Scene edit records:
[Start of Attachment]

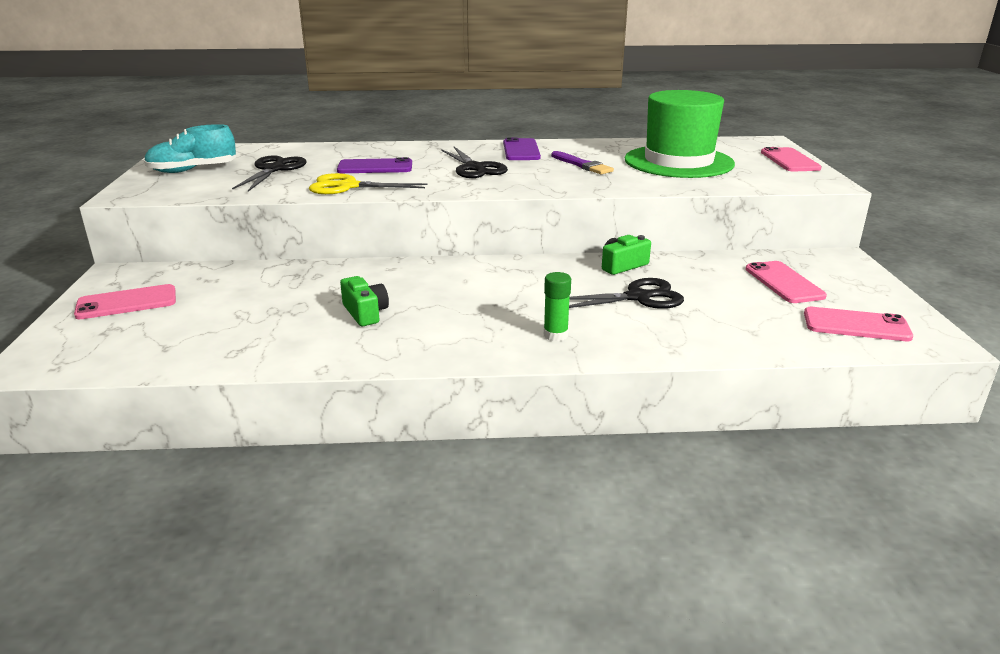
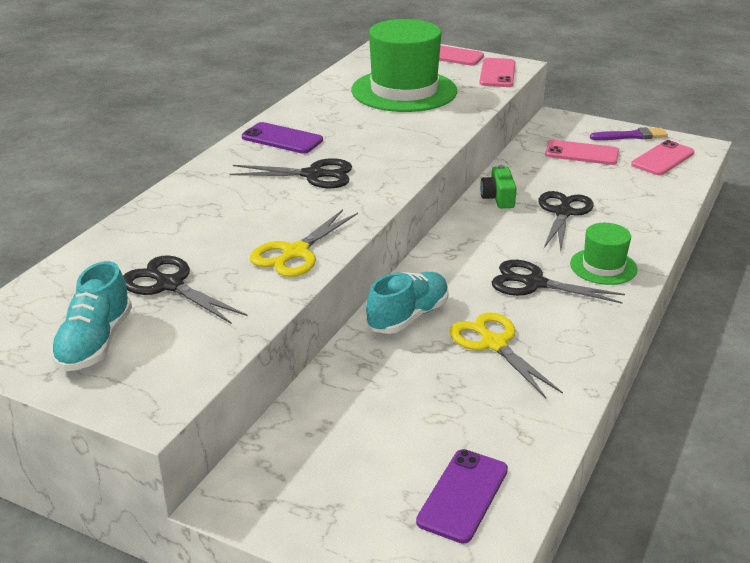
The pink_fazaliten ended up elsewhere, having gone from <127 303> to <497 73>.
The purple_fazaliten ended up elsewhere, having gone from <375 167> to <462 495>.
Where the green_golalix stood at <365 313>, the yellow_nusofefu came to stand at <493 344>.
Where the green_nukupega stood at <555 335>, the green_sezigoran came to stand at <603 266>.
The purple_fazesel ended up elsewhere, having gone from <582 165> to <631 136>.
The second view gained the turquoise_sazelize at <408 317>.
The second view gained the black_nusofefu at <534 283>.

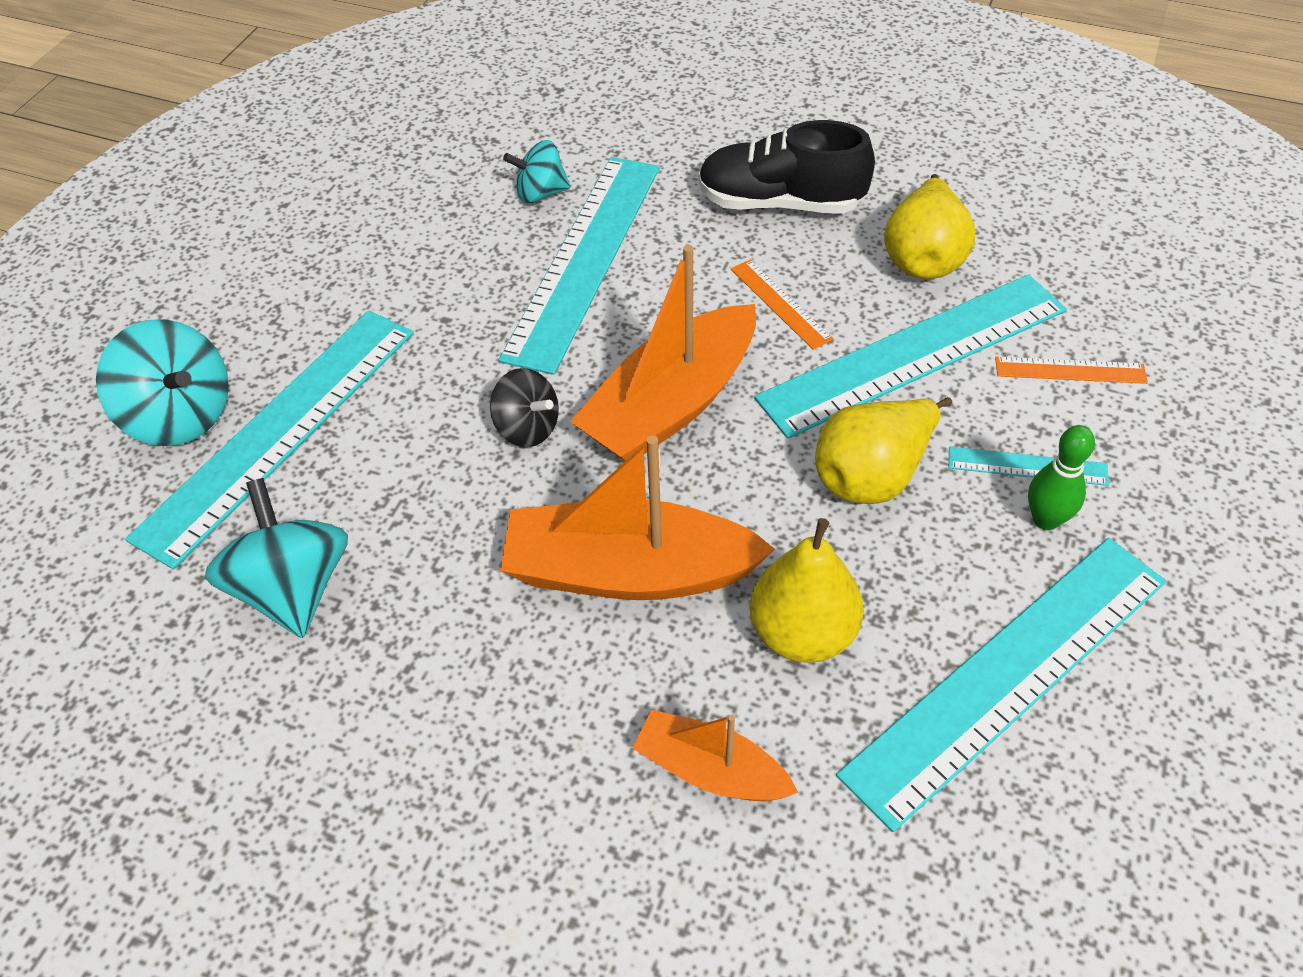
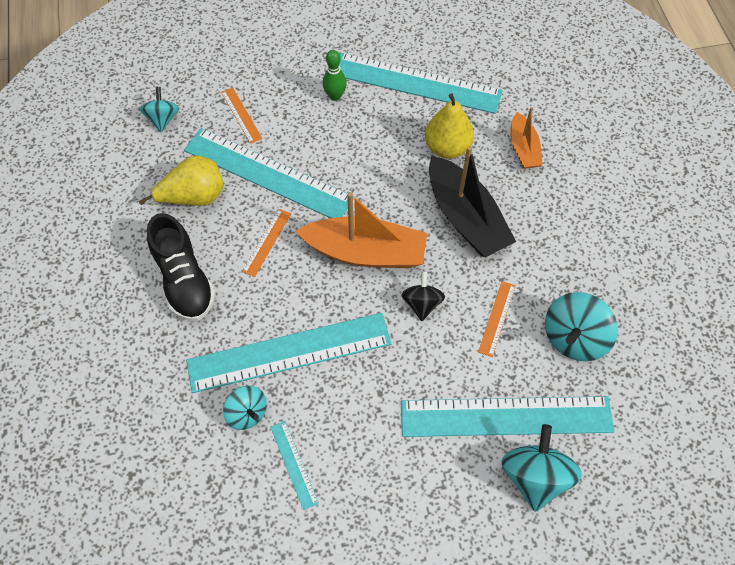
What was the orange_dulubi at <629 572> turned into the black_dulubi at <465 218>.
The second view lost the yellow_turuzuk at <872 476>.
The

[End of Attachment]

- _GOAL OF THE EXERCISE_:
Write out every line above again exactly, with the pictures left out.

- _ANSWER TO THE PROBLEM_:
The pink_fazaliten ended up elsewhere, having gone from <127 303> to <497 73>.
The purple_fazaliten ended up elsewhere, having gone from <375 167> to <462 495>.
Where the green_golalix stood at <365 313>, the yellow_nusofefu came to stand at <493 344>.
Where the green_nukupega stood at <555 335>, the green_sezigoran came to stand at <603 266>.
The purple_fazesel ended up elsewhere, having gone from <582 165> to <631 136>.
The second view gained the turquoise_sazelize at <408 317>.
The second view gained the black_nusofefu at <534 283>.

What was the orange_dulubi at <629 572> turned into the black_dulubi at <465 218>.
The second view lost the yellow_turuzuk at <872 476>.
The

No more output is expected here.